● **Assignment**: The answer must consist of every line from the entries below that contains the word "right".

• • • • • • •

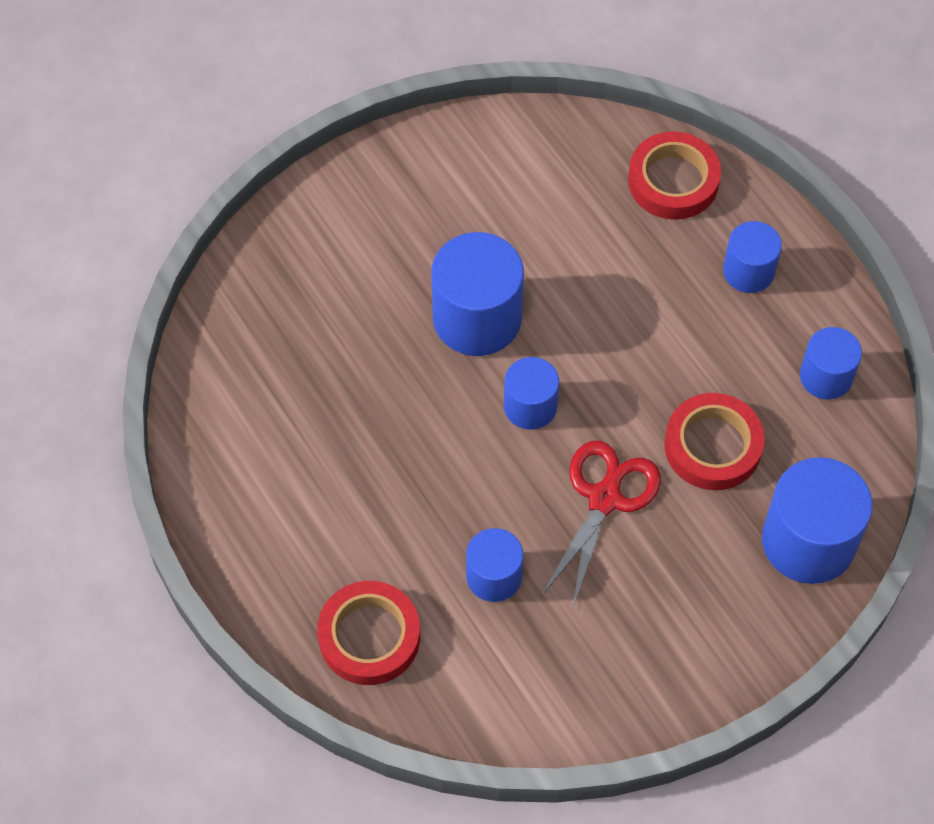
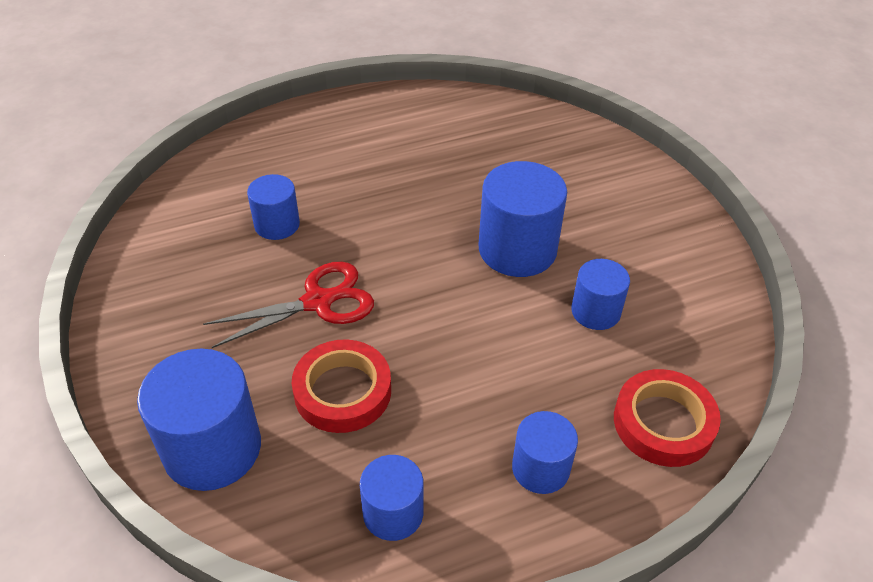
camera: 100 degrees right, 15 degrees down
(369, 636) = (260, 156): red tape -> none
(530, 406) = (422, 269): blue cylinder -> blue cylinder (595, 311)
(604, 499) = (318, 302): red scissors -> red scissors turned 60 degrees counterclockwise

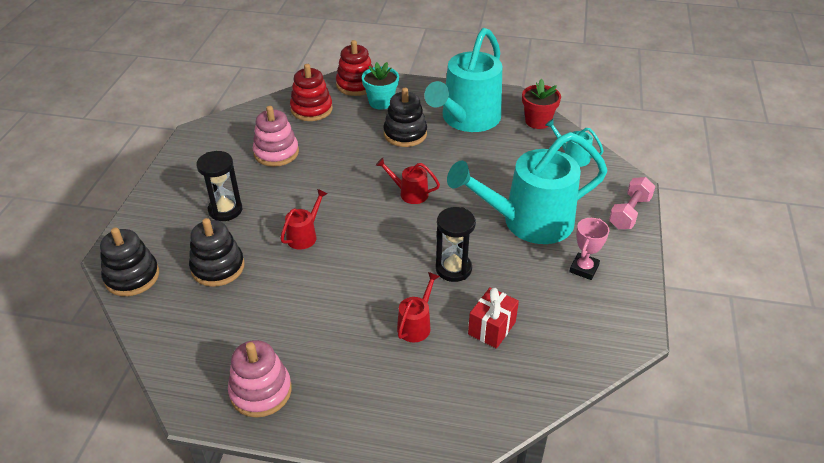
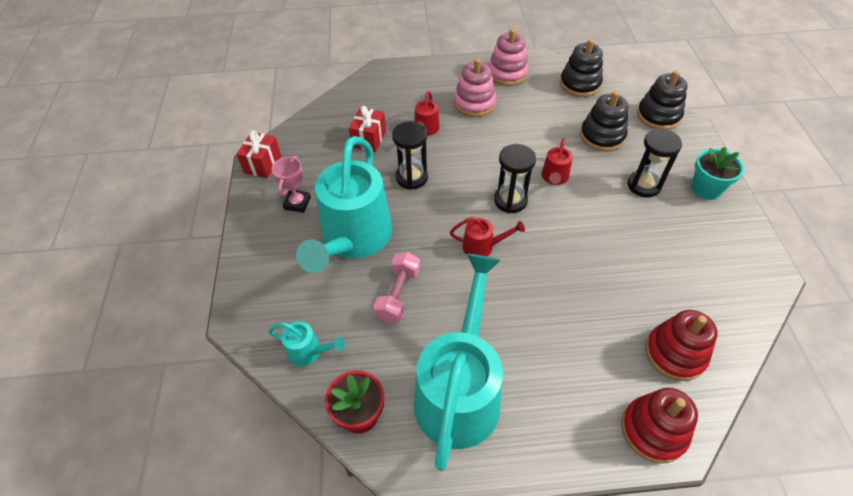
camera: 165 degrees right, 10 degrees up
(276, 153) = (656, 266): pink stacking toy -> pink stacking toy (474, 103)
(362, 224) = (510, 200): none -> black hourglass
(381, 102) = (593, 397): turquoise flower pot -> turquoise flower pot (706, 189)
(405, 134) = (529, 338): black stacking toy -> black stacking toy (580, 84)
(527, 222) = (353, 240): turquoise watering can -> turquoise watering can turned 135 degrees clockwise
(628, 324) = (263, 164): none -> red gift
(629, 213) = (247, 278): pink dumbbell -> pink dumbbell (398, 295)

• • • • • • •

● **Answer to this exercise**:
camera: 100 degrees right, 15 degrees down
camera: 165 degrees right, 10 degrees up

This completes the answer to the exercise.